[Opening GIVEN RECORDS section]

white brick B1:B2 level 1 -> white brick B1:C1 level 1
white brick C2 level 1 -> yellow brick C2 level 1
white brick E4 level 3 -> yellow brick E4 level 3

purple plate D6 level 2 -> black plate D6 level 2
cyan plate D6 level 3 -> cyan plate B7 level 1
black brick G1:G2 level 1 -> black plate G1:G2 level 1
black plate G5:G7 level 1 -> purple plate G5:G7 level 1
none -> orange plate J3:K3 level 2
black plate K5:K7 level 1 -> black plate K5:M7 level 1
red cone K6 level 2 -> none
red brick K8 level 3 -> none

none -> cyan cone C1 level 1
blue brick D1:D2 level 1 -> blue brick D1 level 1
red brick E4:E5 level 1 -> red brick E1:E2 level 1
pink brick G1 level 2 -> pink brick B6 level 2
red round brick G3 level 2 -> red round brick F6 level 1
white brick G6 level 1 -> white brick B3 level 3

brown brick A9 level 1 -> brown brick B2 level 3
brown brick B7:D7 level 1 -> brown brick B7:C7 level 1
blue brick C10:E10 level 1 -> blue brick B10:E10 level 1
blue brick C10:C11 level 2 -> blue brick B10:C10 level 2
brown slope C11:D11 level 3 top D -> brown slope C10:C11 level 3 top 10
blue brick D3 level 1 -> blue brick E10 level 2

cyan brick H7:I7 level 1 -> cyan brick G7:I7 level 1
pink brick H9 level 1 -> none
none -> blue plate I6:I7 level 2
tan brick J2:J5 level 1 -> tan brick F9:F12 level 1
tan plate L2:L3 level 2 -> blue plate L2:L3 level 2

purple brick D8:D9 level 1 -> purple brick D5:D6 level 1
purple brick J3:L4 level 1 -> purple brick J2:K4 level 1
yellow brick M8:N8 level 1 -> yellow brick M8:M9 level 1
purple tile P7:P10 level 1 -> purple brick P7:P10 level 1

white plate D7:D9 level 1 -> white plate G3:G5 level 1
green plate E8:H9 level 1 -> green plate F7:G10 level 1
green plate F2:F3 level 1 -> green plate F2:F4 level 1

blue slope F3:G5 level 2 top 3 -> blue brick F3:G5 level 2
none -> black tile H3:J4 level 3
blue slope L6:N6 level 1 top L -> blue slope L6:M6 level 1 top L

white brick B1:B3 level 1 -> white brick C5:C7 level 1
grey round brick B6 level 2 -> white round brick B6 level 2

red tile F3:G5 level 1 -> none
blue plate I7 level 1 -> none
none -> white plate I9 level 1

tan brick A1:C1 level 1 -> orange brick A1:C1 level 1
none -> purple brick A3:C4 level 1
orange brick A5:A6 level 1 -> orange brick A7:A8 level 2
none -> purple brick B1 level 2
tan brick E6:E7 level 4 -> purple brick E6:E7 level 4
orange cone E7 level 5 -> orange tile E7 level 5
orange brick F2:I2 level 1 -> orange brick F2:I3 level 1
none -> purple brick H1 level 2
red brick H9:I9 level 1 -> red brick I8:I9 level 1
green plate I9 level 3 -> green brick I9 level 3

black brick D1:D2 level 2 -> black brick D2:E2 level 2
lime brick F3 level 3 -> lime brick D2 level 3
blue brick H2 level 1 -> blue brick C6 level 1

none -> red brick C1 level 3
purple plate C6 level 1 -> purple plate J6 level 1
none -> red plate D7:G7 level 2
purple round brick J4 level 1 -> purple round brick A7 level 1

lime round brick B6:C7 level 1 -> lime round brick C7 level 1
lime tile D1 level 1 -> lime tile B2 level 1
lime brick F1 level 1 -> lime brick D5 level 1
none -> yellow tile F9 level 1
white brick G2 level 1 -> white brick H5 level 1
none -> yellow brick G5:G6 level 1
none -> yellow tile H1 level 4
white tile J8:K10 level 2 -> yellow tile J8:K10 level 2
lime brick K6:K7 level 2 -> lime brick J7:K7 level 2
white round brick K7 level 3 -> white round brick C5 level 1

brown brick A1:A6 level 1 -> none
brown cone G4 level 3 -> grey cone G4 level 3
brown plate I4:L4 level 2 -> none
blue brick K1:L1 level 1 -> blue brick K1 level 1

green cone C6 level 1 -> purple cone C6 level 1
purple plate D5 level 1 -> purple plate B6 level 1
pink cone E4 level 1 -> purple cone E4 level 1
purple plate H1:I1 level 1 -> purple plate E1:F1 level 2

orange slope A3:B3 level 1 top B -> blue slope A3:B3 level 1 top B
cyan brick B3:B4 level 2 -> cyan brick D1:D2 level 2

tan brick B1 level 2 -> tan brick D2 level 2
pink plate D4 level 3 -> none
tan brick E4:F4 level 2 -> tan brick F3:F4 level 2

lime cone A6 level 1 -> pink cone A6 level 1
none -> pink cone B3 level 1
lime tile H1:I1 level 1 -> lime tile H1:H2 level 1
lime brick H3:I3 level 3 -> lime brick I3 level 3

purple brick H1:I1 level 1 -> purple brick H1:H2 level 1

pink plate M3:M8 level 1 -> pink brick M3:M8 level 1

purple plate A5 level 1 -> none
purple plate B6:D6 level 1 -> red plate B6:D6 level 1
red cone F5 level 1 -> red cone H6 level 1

[Closing GIVEN RECORDS section]

Return the material exactly as it stands above, but only from its first line to the line containing "black brick G1:G2", both ends included.

RESULT:
white brick B1:B2 level 1 -> white brick B1:C1 level 1
white brick C2 level 1 -> yellow brick C2 level 1
white brick E4 level 3 -> yellow brick E4 level 3

purple plate D6 level 2 -> black plate D6 level 2
cyan plate D6 level 3 -> cyan plate B7 level 1
black brick G1:G2 level 1 -> black plate G1:G2 level 1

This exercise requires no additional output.